Locate all lines in the data below that hold "masks" and show them.

[Collected data]
-- begin --
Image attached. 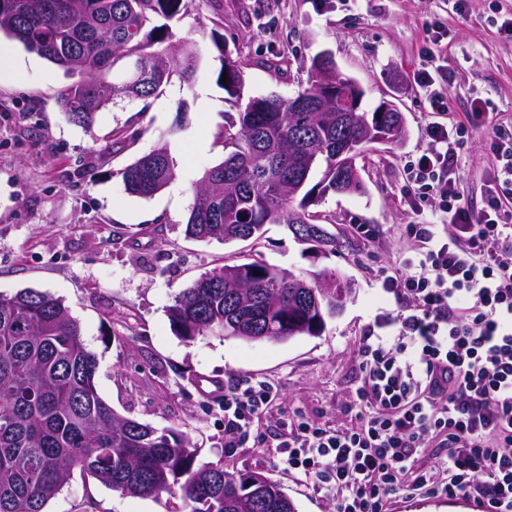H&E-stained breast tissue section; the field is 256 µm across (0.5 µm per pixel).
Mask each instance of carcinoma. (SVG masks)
<instances>
[{
  "label": "carcinoma",
  "instance_id": "carcinoma-1",
  "mask_svg": "<svg viewBox=\"0 0 512 512\" xmlns=\"http://www.w3.org/2000/svg\"><path fill=\"white\" fill-rule=\"evenodd\" d=\"M183 0H0V35L62 69L74 81L59 103L85 129L118 97L149 99L176 77L194 83L200 54L172 38L167 22ZM224 91L237 120L220 131L224 160L206 170L195 191L185 234L228 244L262 237L267 224H313L329 194L363 191L349 161L376 133L403 139L392 115L331 104L294 111V97L245 95L241 66L231 62ZM320 174L310 184L314 173ZM118 175L125 189L150 198L177 175L163 144ZM336 254V237L298 238ZM307 273L253 258L213 268L182 289L169 309L175 334L318 336L311 298L299 287ZM96 354L76 320L50 293L23 288L0 297V512H45L79 468L102 485L133 497L179 495L184 512H297L279 484L261 474L235 475L223 461L200 463L198 450L176 429L158 430L116 413L99 395Z\"/></svg>",
  "mask_w": 512,
  "mask_h": 512
}]
</instances>
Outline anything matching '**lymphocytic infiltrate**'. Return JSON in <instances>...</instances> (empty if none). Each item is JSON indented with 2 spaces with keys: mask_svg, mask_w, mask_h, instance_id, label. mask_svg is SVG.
I'll list each match as a JSON object with an SVG mask.
<instances>
[{
  "mask_svg": "<svg viewBox=\"0 0 512 512\" xmlns=\"http://www.w3.org/2000/svg\"><path fill=\"white\" fill-rule=\"evenodd\" d=\"M436 116L409 166L404 198L431 201L409 224L416 248L382 281L398 310L359 343L354 419L341 429L303 420L281 446L289 473L332 496L334 512H390L393 497H472L480 512H512V134L491 139L485 206L458 189L464 126L445 122L452 80L439 53L414 76ZM275 391L245 379L224 389V445L242 447ZM434 463L424 467L422 456Z\"/></svg>",
  "mask_w": 512,
  "mask_h": 512,
  "instance_id": "obj_1",
  "label": "lymphocytic infiltrate"
}]
</instances>
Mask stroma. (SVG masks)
I'll list each match as a JSON object with an SVG mask.
<instances>
[{"label":"stroma","instance_id":"stroma-1","mask_svg":"<svg viewBox=\"0 0 512 512\" xmlns=\"http://www.w3.org/2000/svg\"><path fill=\"white\" fill-rule=\"evenodd\" d=\"M512 0H468L459 17L450 0H187L170 23L174 40H191L202 54L193 86L171 81L147 100L118 98L92 129L72 123L58 96L63 71L16 42L12 66L0 69V295L23 288L62 299L98 357L96 385L121 415L190 438L199 461H223L238 475L260 473L277 482L298 512H332L331 498L285 470L280 441L309 419L338 428L357 387L359 342L375 318L396 312L381 276L393 274L411 243L404 227L425 221L403 198L405 166L426 146L430 106L413 75L433 50L437 27L448 30L442 55L454 82L448 116L464 124L460 191L481 207L494 160L495 130L512 132V38L500 32ZM224 36L223 49L212 33ZM330 52L339 70L365 90L364 111L389 102L401 111V142L374 145L360 162L365 192L331 195L317 208L338 250L316 256L286 225H268L252 243H203L184 225L194 184L220 163L215 136L235 107L217 81L225 62L242 65L253 96L296 93L312 58ZM484 116L469 122L473 100ZM168 145L177 177L155 196L126 191L120 171ZM256 253L294 272L336 270L352 293L342 312L326 318L320 335L272 342L201 336L184 342L168 317L176 294L218 264ZM277 388L256 437L224 445V388L244 377ZM180 512L173 494L126 496L73 471L47 512ZM392 512H475L472 498L397 496Z\"/></svg>","mask_w":512,"mask_h":512}]
</instances>
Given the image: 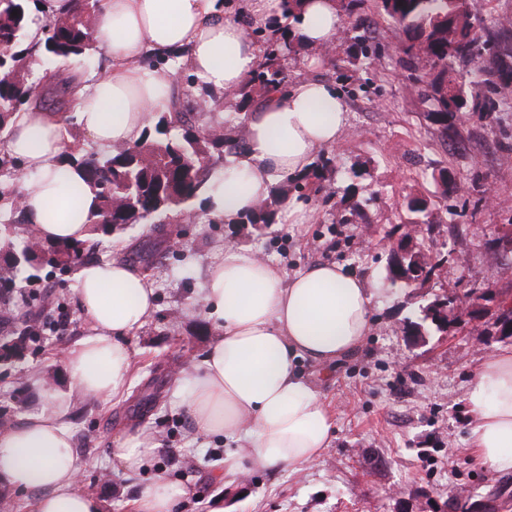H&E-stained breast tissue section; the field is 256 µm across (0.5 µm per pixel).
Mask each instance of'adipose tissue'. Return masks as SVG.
Here are the masks:
<instances>
[{
	"instance_id": "1",
	"label": "adipose tissue",
	"mask_w": 512,
	"mask_h": 512,
	"mask_svg": "<svg viewBox=\"0 0 512 512\" xmlns=\"http://www.w3.org/2000/svg\"><path fill=\"white\" fill-rule=\"evenodd\" d=\"M282 0H102L92 37L106 59L95 78L76 83L75 118L33 105L16 113L4 143L24 170L23 216L40 240H87L100 207L84 168L70 160L73 129L112 150L144 138L153 118L170 111L176 58L203 90L229 96L260 61L252 30L274 31ZM338 0H302L292 33L309 49L335 45ZM349 126V109L320 80H299L250 109L245 143L211 172L203 197L211 216L235 223L289 176L311 170L320 150ZM76 293L90 330L62 356L68 389L41 382L44 407L0 430V482L27 494L30 512H104L80 490L73 434L64 424L69 392L109 400L123 395L134 363L128 339L156 309L152 281L129 264L90 262ZM379 291L333 262L293 275L252 251L224 245L206 272L195 307L214 329L200 365L183 370L182 402L195 431L224 435L239 452L224 456V476L247 468L300 472L328 447L334 416L303 380L302 360L329 364L362 346L372 330ZM469 446L483 463L512 470V350L490 354L474 371L467 395ZM161 447L148 432L120 435L111 458L127 472L149 468ZM183 486L157 475L135 493L134 512H174Z\"/></svg>"
}]
</instances>
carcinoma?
<instances>
[{
  "instance_id": "1",
  "label": "carcinoma",
  "mask_w": 512,
  "mask_h": 512,
  "mask_svg": "<svg viewBox=\"0 0 512 512\" xmlns=\"http://www.w3.org/2000/svg\"><path fill=\"white\" fill-rule=\"evenodd\" d=\"M100 0H78L68 14L48 20L43 38L34 49L24 46L30 20L29 0H0V131L8 128L13 115L33 103L44 102L41 80L33 77L32 68L44 58L66 61L89 55L95 50L91 35L93 13ZM377 8L394 29L406 57L410 85L418 86L430 102V112L437 116L442 141L460 137V112H498L512 99V42L483 32L472 22L467 0H377ZM366 64L375 53L372 36L361 24L349 29ZM293 48V40L267 41L262 61L249 83L240 89L236 112L248 110L268 93L288 85L282 60ZM158 137L144 138L107 154H90L82 159L90 183L100 198V211L92 221V235H110L129 224L161 219L180 213L194 223L198 219L191 201L205 187L211 170L204 162L213 153L236 150L243 138L227 139L224 126L208 129L196 127L193 108L185 104L181 93L173 92L172 112L156 123ZM331 159L319 156L314 165L311 190L324 189L322 180L330 171ZM439 198L448 201L458 192V183L441 171L435 179ZM301 187L297 178L287 180L270 200L240 218L242 224L274 223V216L288 192ZM432 201L411 196L407 210L414 223H430ZM431 277L442 259L434 258L413 244ZM11 259L0 267V322L14 320L13 308L19 283L31 279L30 270L42 265L68 271L81 263L89 251L86 243L74 246L45 244L27 226L22 233L8 222L0 228V252ZM51 325L34 313L14 326L11 333L0 336V345L16 346L23 355L39 332Z\"/></svg>"
}]
</instances>
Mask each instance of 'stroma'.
<instances>
[{
	"mask_svg": "<svg viewBox=\"0 0 512 512\" xmlns=\"http://www.w3.org/2000/svg\"><path fill=\"white\" fill-rule=\"evenodd\" d=\"M363 16L377 44L372 66L358 61L343 30L333 54L316 59L298 45L283 62L289 81L331 84L350 112L345 135L327 150L333 170L324 191L292 194L310 211L306 223L259 231L174 216L97 238L91 259L130 264L146 243L176 242L144 268L157 309L129 340L135 364L126 395L106 402L70 397L65 421L84 465L81 485L104 501L105 512H131L135 490L158 473L187 490L177 512H512V472L472 458L466 405L474 367L511 349L512 337L465 312L447 332L428 325L415 336L405 332L438 295L458 302L489 283L494 303H512V253L496 250L499 238L512 234V112L468 114L463 144L444 145L428 104L403 79L405 57L375 0H365ZM176 85L200 127L232 116L229 103L198 91L186 71H179ZM444 167L454 171L459 191L449 204H436L423 241L426 254L444 261L428 280L391 286L385 235H401L411 222L407 196L435 197L431 174ZM226 243L258 252L289 275L314 262H335L372 274L380 290L372 332L356 352L327 366L300 365L334 409L335 428L326 451L299 474L254 469L226 483L230 442L196 434L177 392L179 370L200 364L214 335L191 304ZM30 288L44 298L45 316L65 315L68 326L45 332L23 359L0 365V416L12 426L44 404L30 376L64 385L62 355L89 330L75 272L43 269ZM141 431L155 434L162 446L150 469L128 473L113 466V439Z\"/></svg>",
	"mask_w": 512,
	"mask_h": 512,
	"instance_id": "stroma-1",
	"label": "stroma"
}]
</instances>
-- end --
■ Problem solution
Mask each instance of carcinoma. (SVG masks)
Mask stroma. (SVG masks)
Mask each instance of'adipose tissue'. Return masks as SVG.
Here are the masks:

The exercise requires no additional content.